→ PROVIDED RECORDS:
══════

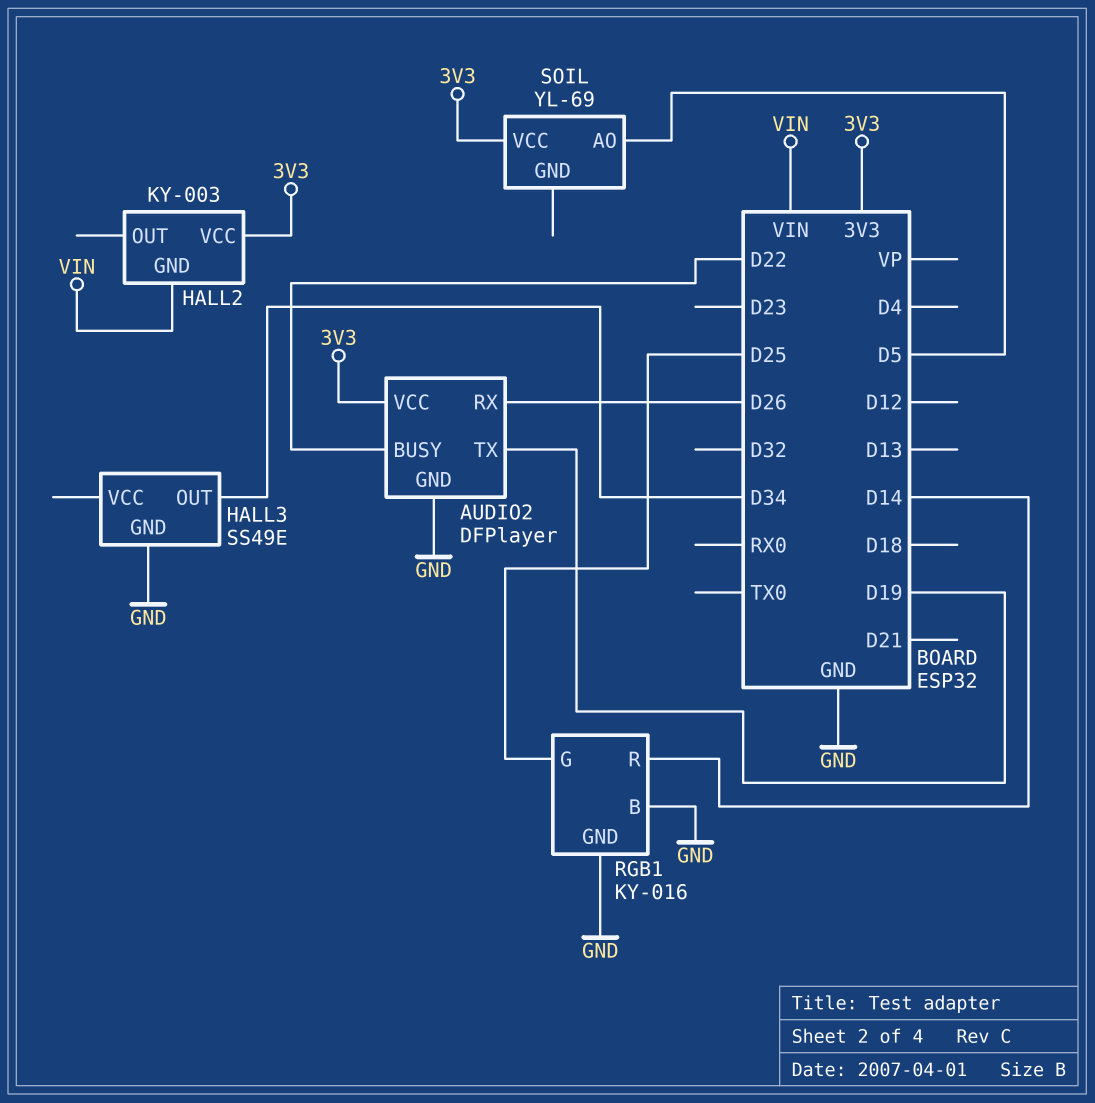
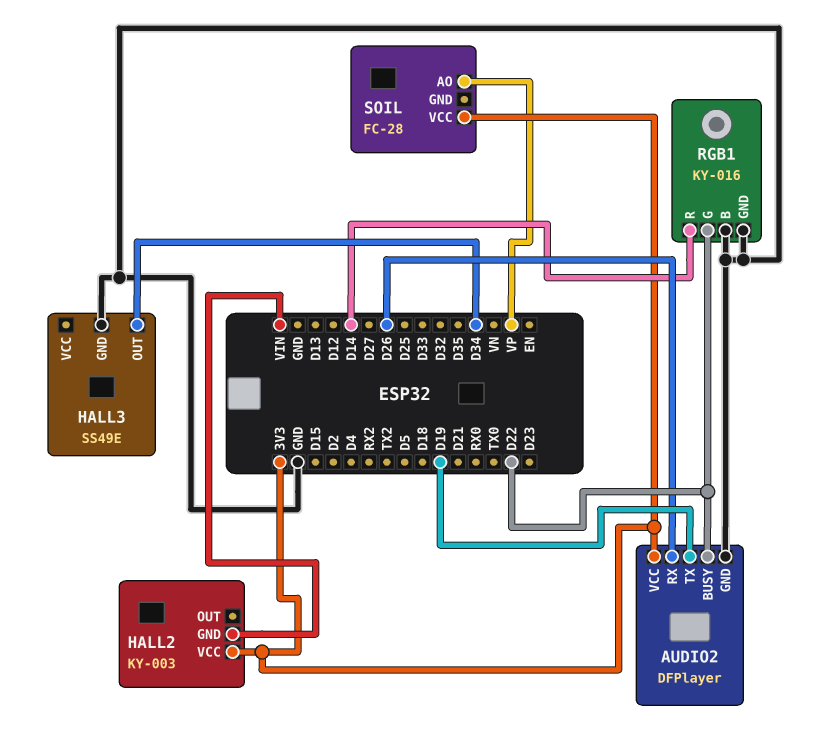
RGB1 pin G: D25 -> D22
SOIL: YL-69 -> FC-28
SOIL pin AO: D5 -> VP

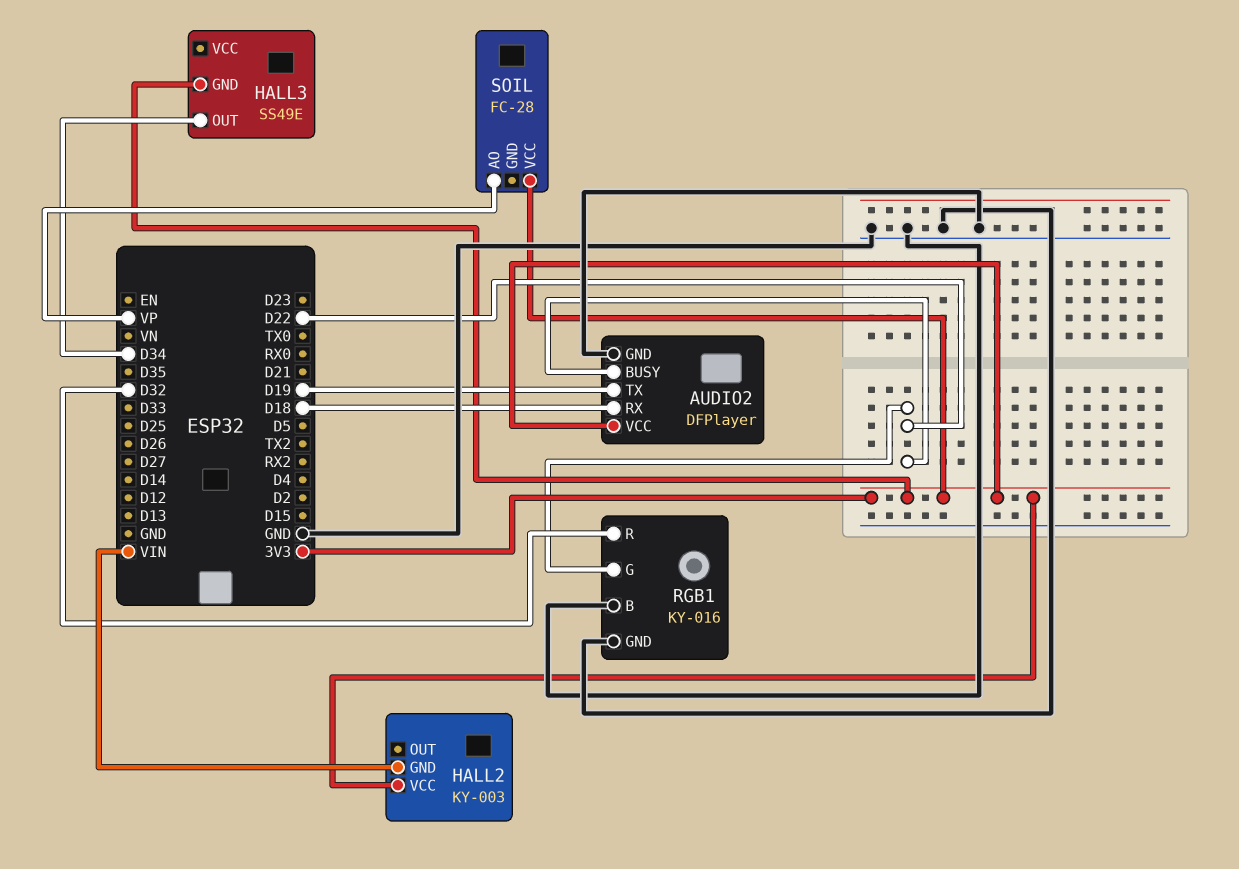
AUDIO2 pin RX: D26 -> D18
HALL3 pin GND: GND -> 3V3
RGB1 pin R: D14 -> D32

══════

→ WHAT IS EXPECTED: Give the listing above again in its entirety, exactly as written and free of images.

→ YOUR RESPONSE:
RGB1 pin G: D25 -> D22
SOIL: YL-69 -> FC-28
SOIL pin AO: D5 -> VP

AUDIO2 pin RX: D26 -> D18
HALL3 pin GND: GND -> 3V3
RGB1 pin R: D14 -> D32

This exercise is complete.